▶ _Work task_
If a line in the entries below contains "none", copy it.
Segment Start: Input material
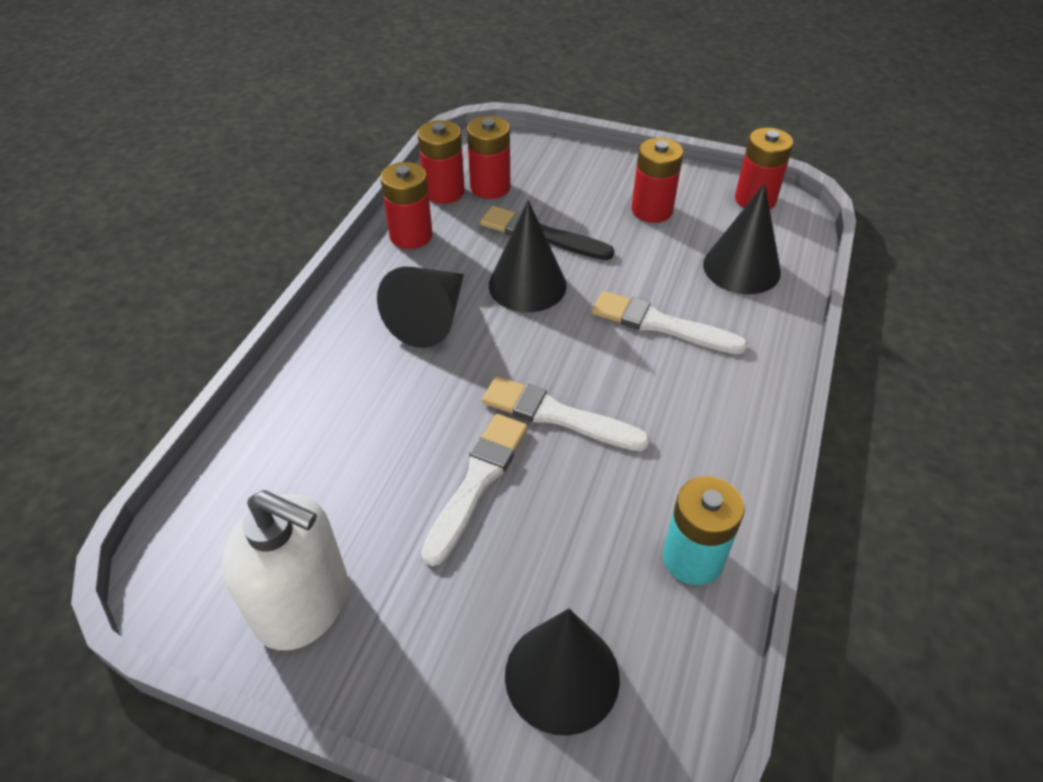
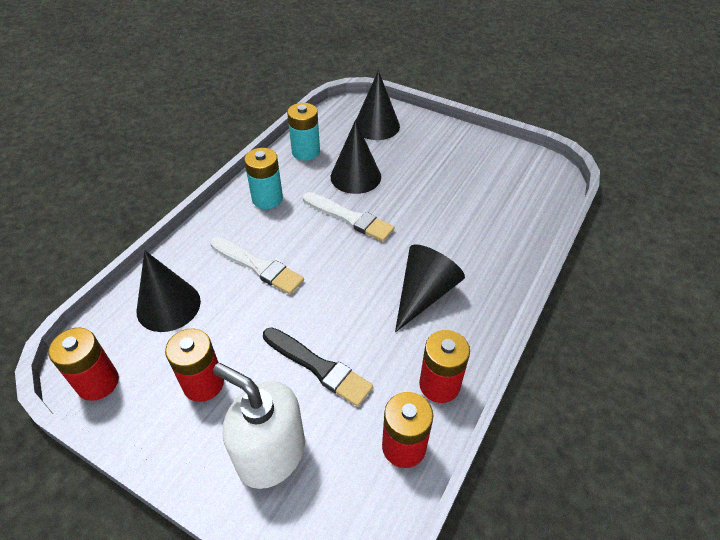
camera: 170 degrees left, 0 degrees up
(303, 603) = (486, 157): white soap dispenser -> white soap dispenser (271, 453)
(477, 482) = (402, 191): white brush -> none
(490, 187) = (353, 446): red battery -> none
(527, 285) = (344, 314): black cone -> black cone (355, 176)
(708, 433) = (267, 199): none -> turquoise battery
Segment End: Input material
▶ _Solution to this problem_
(477, 482) = (402, 191): white brush -> none
(490, 187) = (353, 446): red battery -> none
(708, 433) = (267, 199): none -> turquoise battery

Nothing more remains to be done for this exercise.